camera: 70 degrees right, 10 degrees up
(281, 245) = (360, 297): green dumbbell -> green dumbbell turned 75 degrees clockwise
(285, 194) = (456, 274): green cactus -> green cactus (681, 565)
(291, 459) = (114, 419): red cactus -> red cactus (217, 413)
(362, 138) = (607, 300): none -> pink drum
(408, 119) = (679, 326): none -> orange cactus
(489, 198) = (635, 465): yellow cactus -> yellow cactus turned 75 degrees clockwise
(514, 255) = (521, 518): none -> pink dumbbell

--

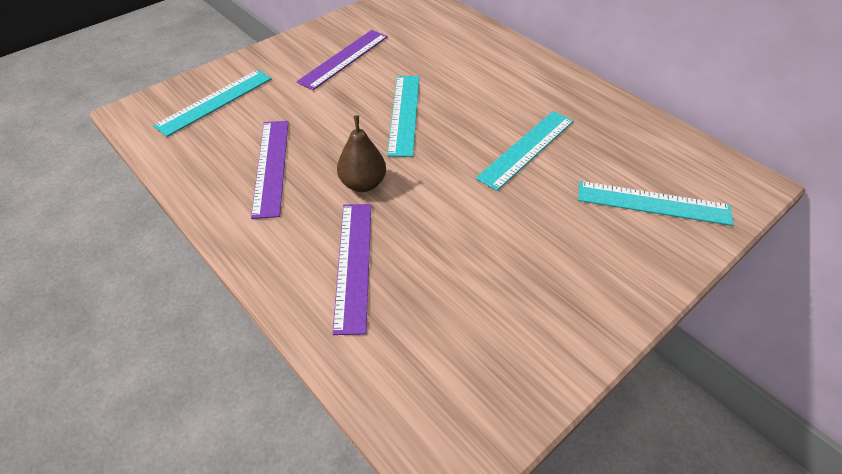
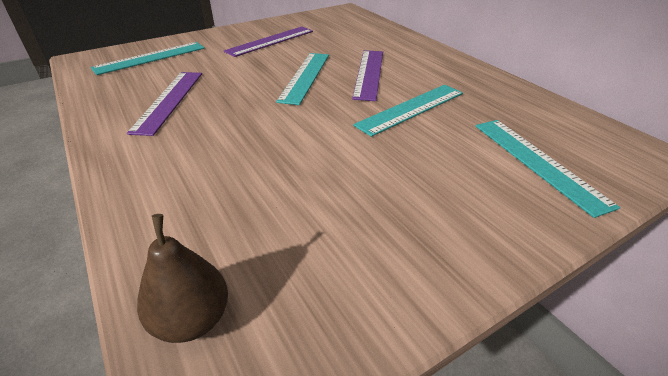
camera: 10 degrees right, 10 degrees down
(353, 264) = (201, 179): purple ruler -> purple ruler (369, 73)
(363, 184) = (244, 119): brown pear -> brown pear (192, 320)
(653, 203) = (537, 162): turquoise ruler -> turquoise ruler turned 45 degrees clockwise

## REQUIRED ACTION
Give back the records above exactly, limited to the lines between the one holding "(281, 245) = (360, 297): green" and the one holding "(514, 255) = (521, 518): none", inclusive.

## EXERCISE OUTPUT
(281, 245) = (360, 297): green dumbbell -> green dumbbell turned 75 degrees clockwise
(285, 194) = (456, 274): green cactus -> green cactus (681, 565)
(291, 459) = (114, 419): red cactus -> red cactus (217, 413)
(362, 138) = (607, 300): none -> pink drum
(408, 119) = (679, 326): none -> orange cactus
(489, 198) = (635, 465): yellow cactus -> yellow cactus turned 75 degrees clockwise
(514, 255) = (521, 518): none -> pink dumbbell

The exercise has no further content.